• **Description of the task**
Set out exactly every line of the entries below, starting at the line that holds "D2: LED blue" and stopping after the line that holds "U3: L9110S -> HG7881".

• **The data**
★ ★ ★ ★ ★ ★ ★

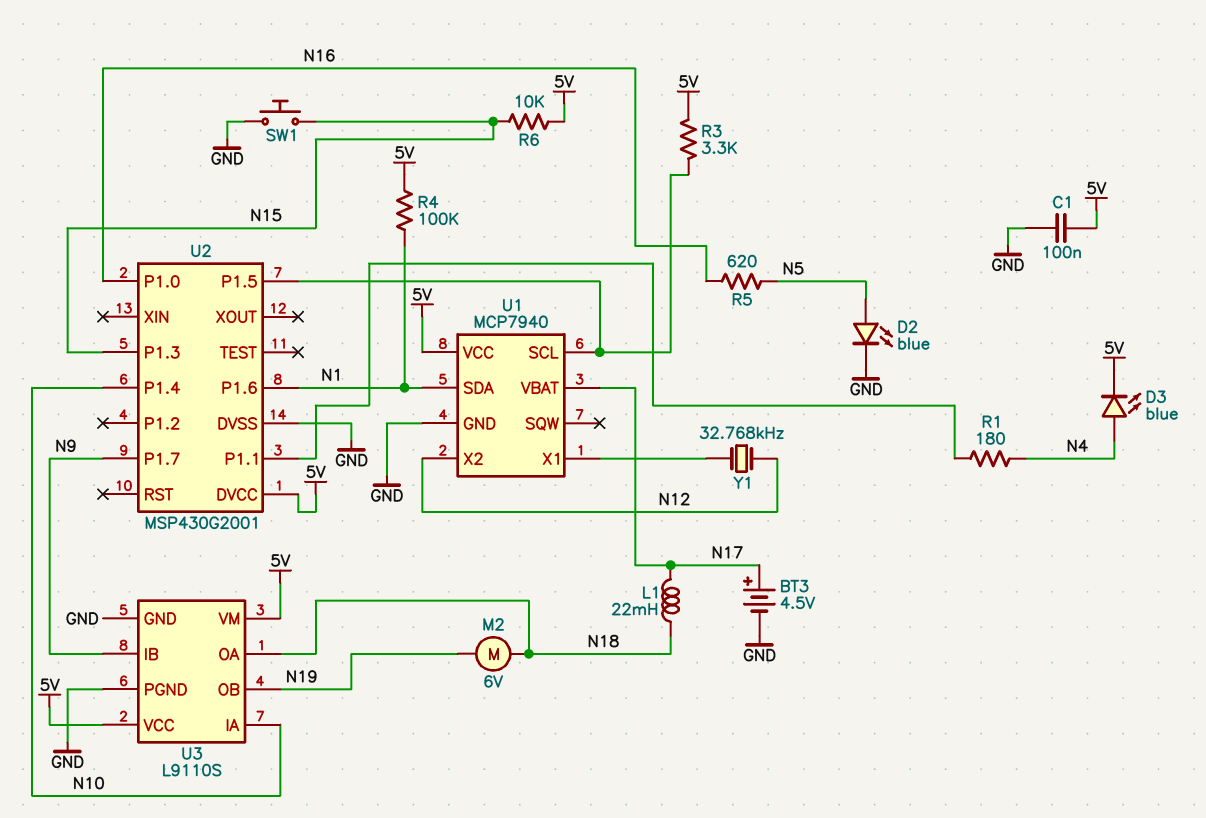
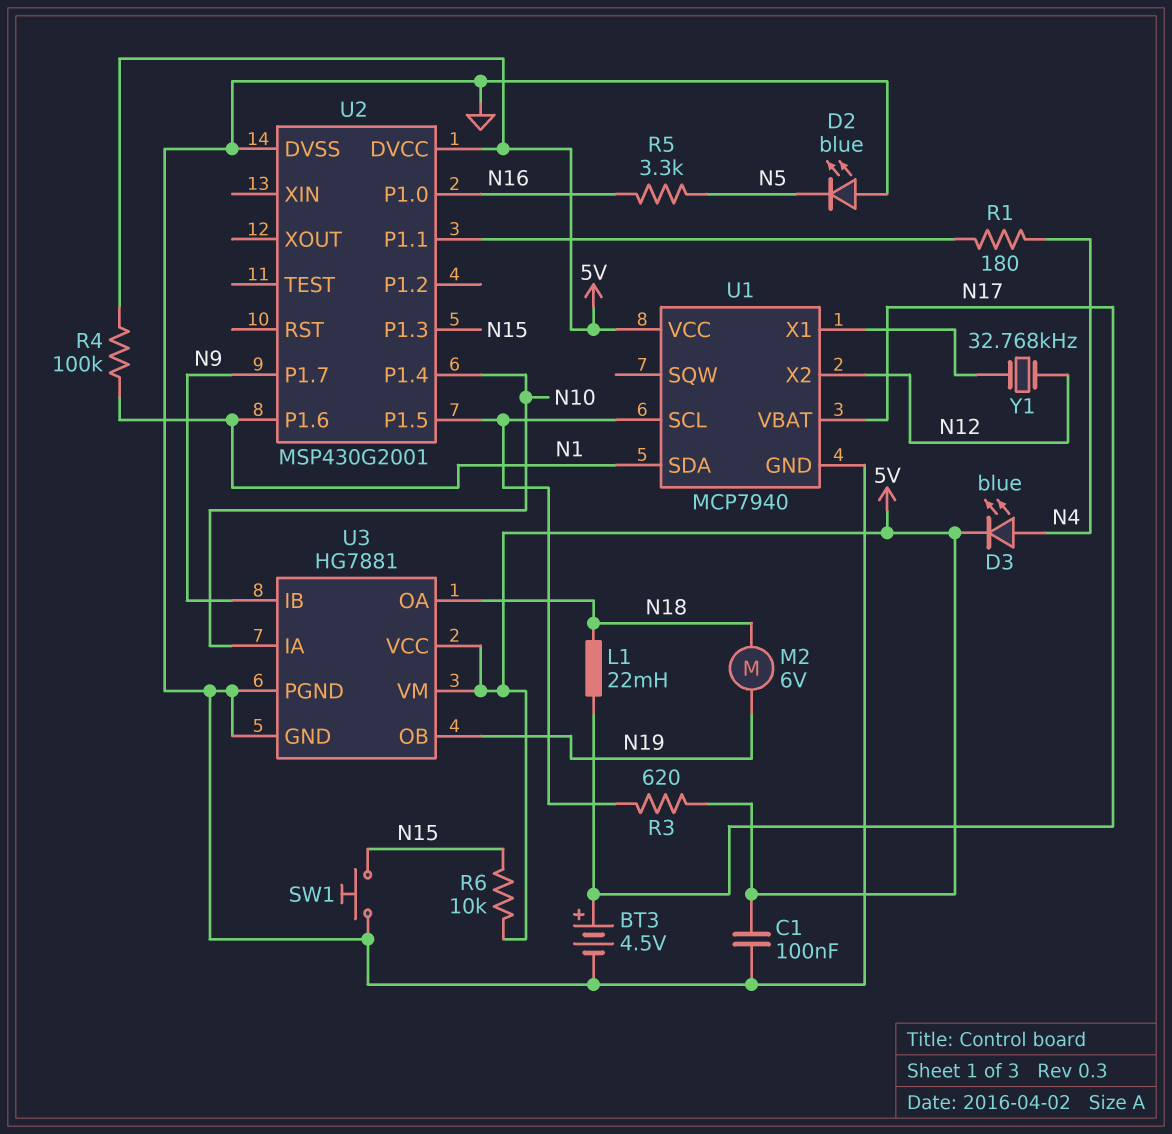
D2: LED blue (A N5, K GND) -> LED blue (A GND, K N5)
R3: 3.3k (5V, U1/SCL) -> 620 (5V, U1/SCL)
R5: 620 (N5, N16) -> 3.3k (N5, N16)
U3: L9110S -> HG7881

★ ★ ★ ★ ★ ★ ★

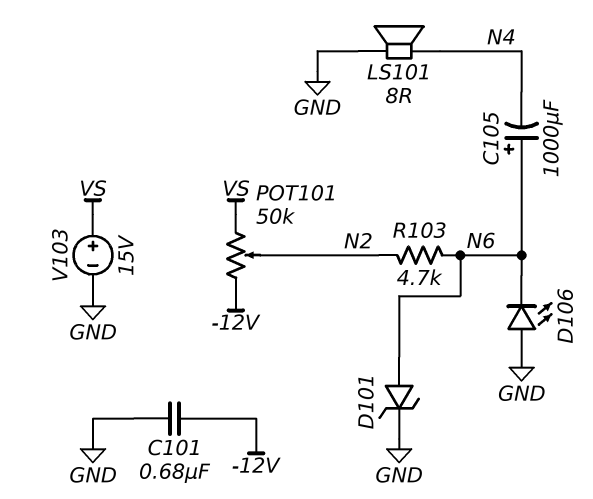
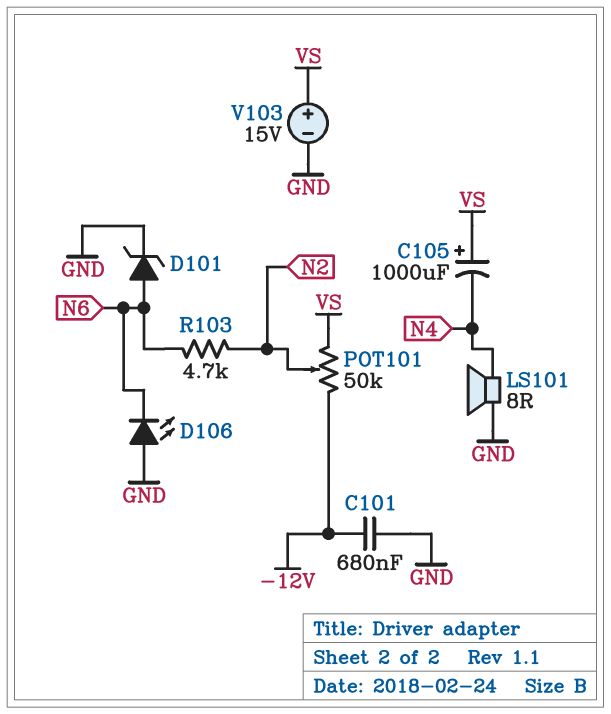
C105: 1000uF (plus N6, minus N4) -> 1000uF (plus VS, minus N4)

★ ★ ★ ★ ★ ★ ★

• **Exercise result**
D2: LED blue (A N5, K GND) -> LED blue (A GND, K N5)
R3: 3.3k (5V, U1/SCL) -> 620 (5V, U1/SCL)
R5: 620 (N5, N16) -> 3.3k (N5, N16)
U3: L9110S -> HG7881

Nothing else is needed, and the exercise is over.